> _Input records_
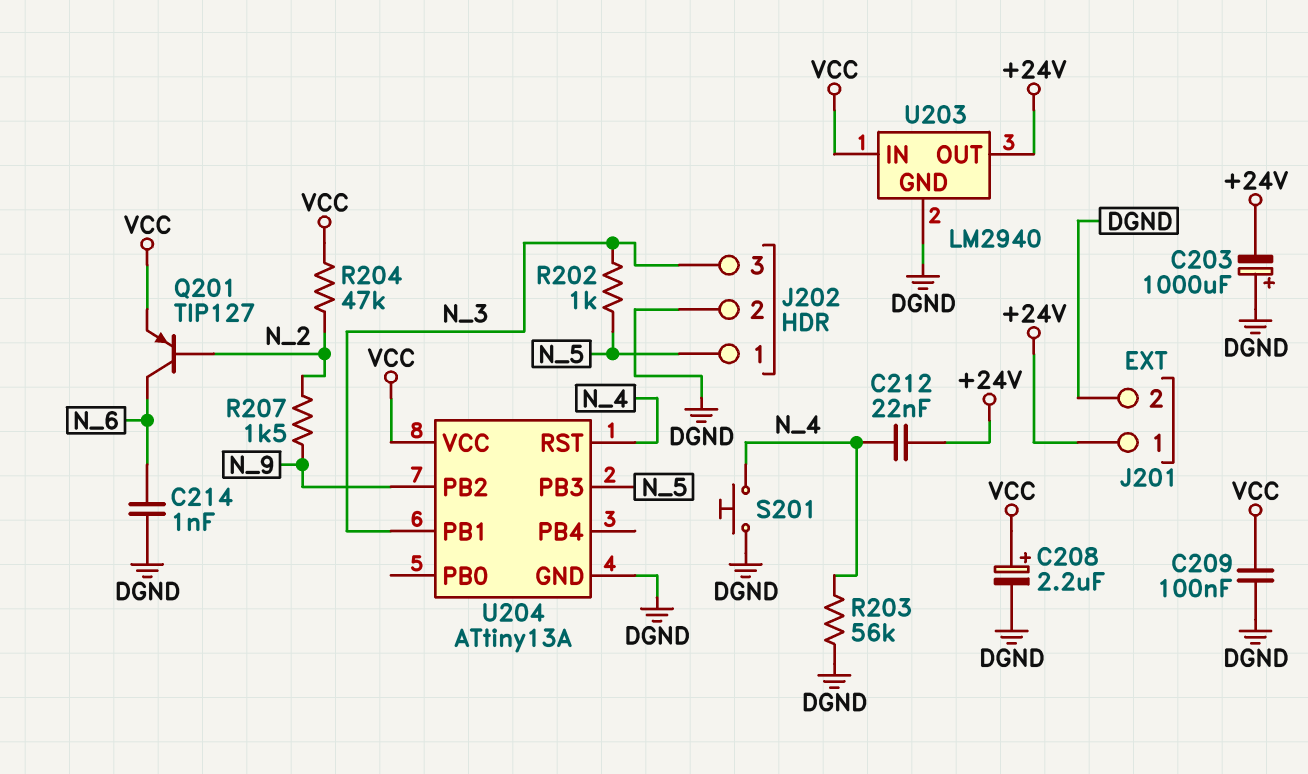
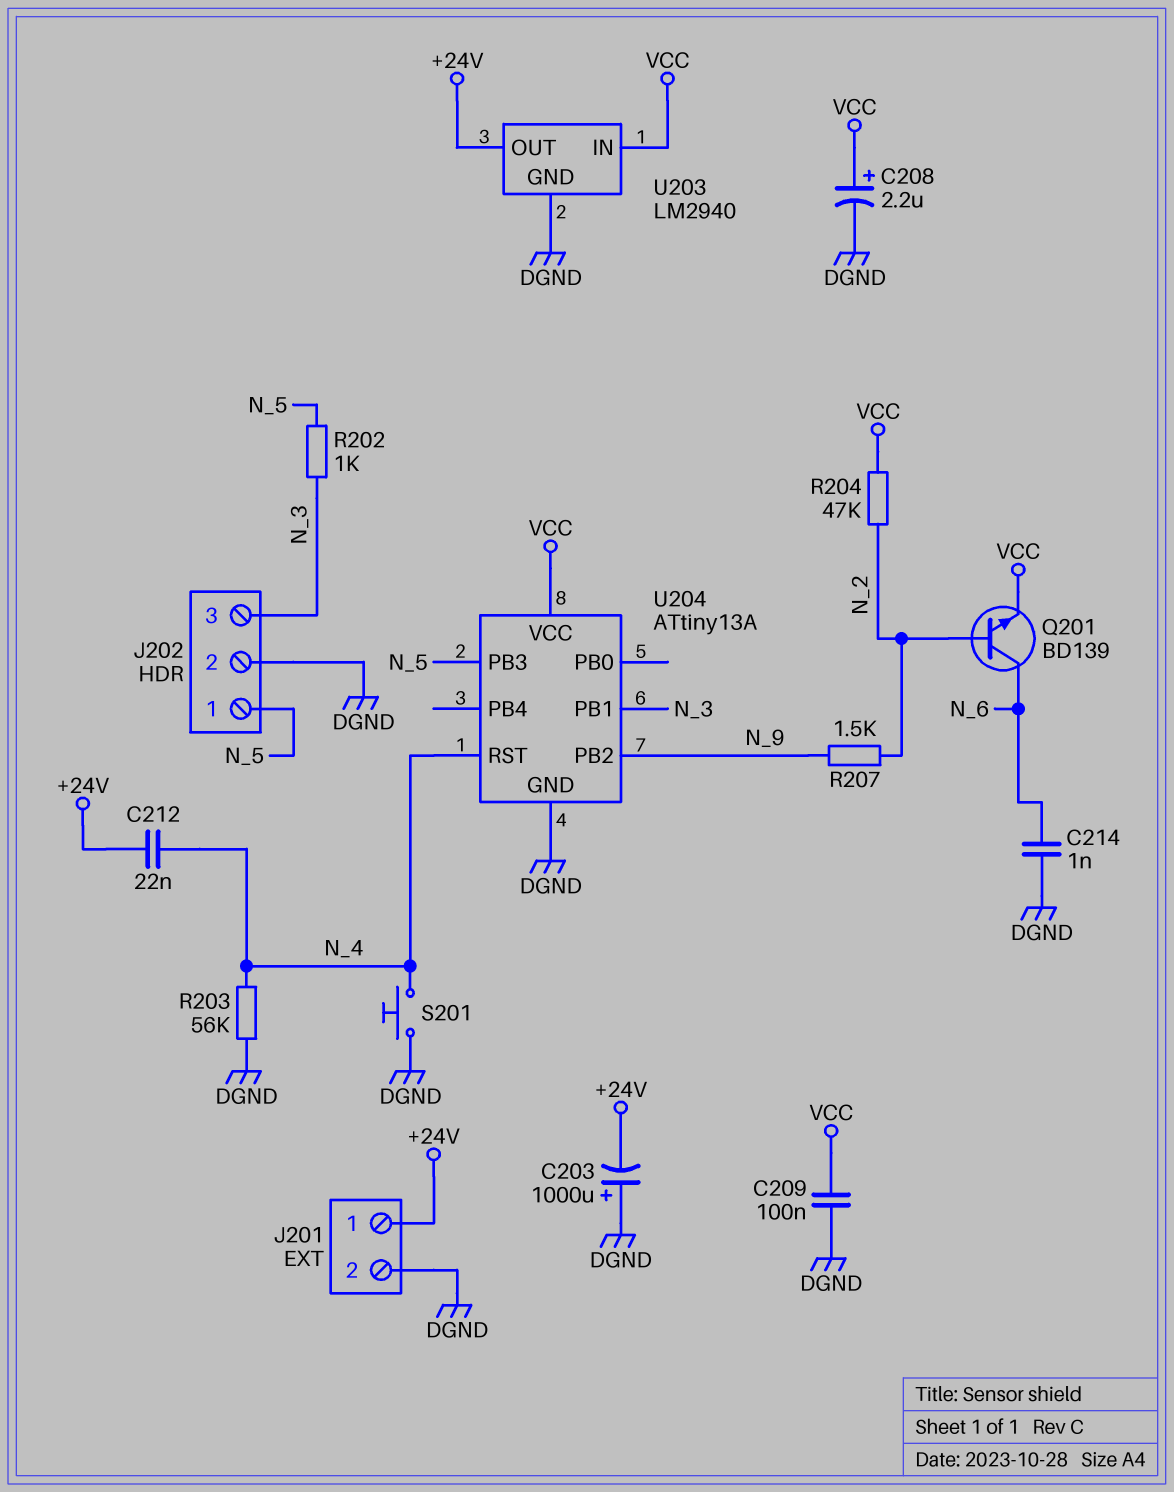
Q201: PNP TIP127 (B N_2, C N_6, E VCC) -> NPN BD139 (B N_2, C N_6, E VCC)

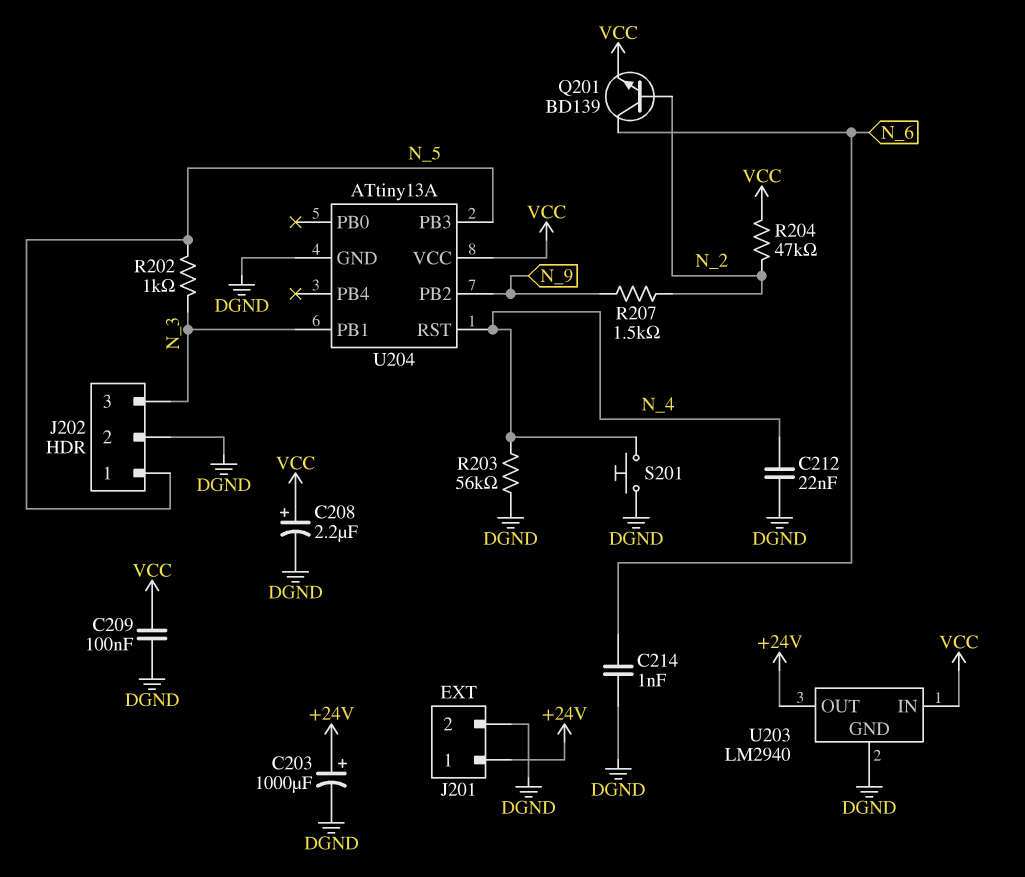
C203: 1000uF (plus DGND, minus +24V) -> 1000uF (plus +24V, minus DGND)
C212: 22nF (+24V, N_4) -> 22nF (DGND, N_4)

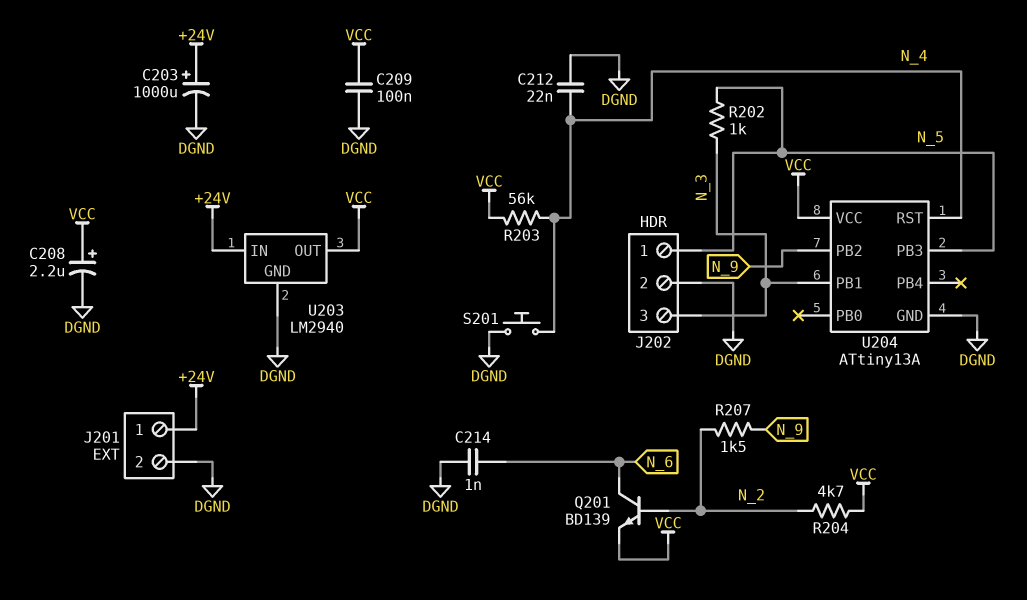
R203: 56k (DGND, N_4) -> 56k (N_4, VCC)
R204: 47k (N_2, VCC) -> 4.7k (N_2, VCC)
U203 pin IN: VCC -> +24V
U203 pin OUT: +24V -> VCC

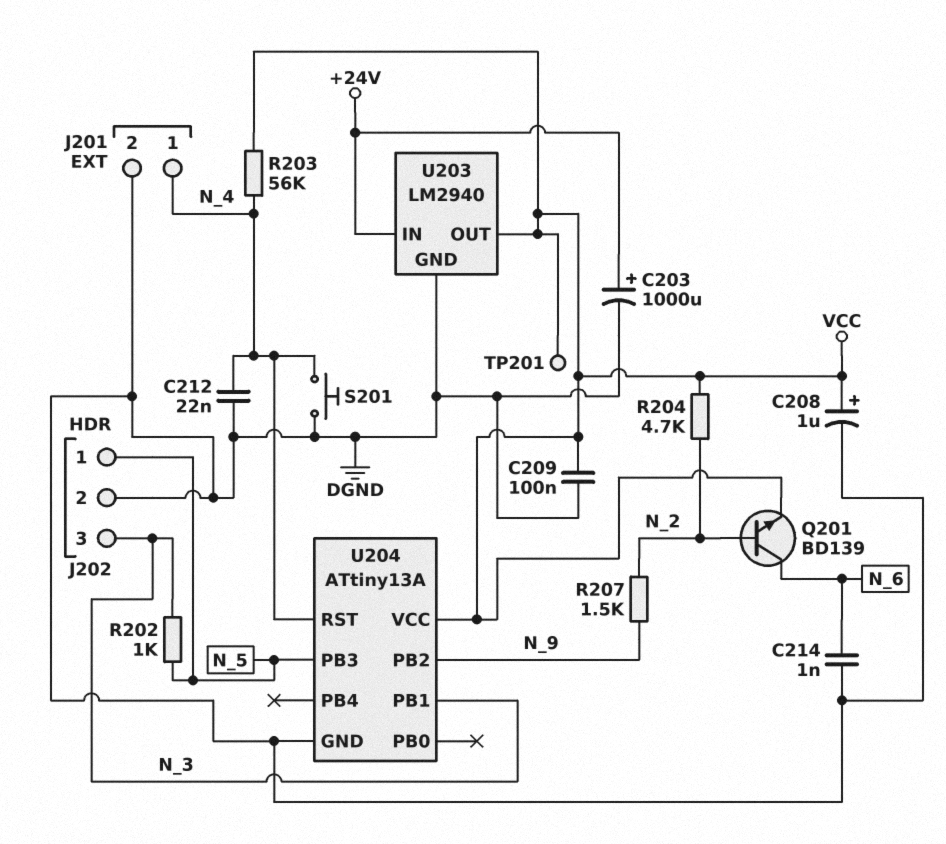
C208: 2.2uF (plus VCC, minus DGND) -> 1uF (plus VCC, minus DGND)
J201 pin 1: +24V -> N_4
TP201: none -> test point (VCC)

> _Brief_
From the material above, output every line exactly as written, dropping any picture.

> _Reply to the exercise_
Q201: PNP TIP127 (B N_2, C N_6, E VCC) -> NPN BD139 (B N_2, C N_6, E VCC)

C203: 1000uF (plus DGND, minus +24V) -> 1000uF (plus +24V, minus DGND)
C212: 22nF (+24V, N_4) -> 22nF (DGND, N_4)

R203: 56k (DGND, N_4) -> 56k (N_4, VCC)
R204: 47k (N_2, VCC) -> 4.7k (N_2, VCC)
U203 pin IN: VCC -> +24V
U203 pin OUT: +24V -> VCC

C208: 2.2uF (plus VCC, minus DGND) -> 1uF (plus VCC, minus DGND)
J201 pin 1: +24V -> N_4
TP201: none -> test point (VCC)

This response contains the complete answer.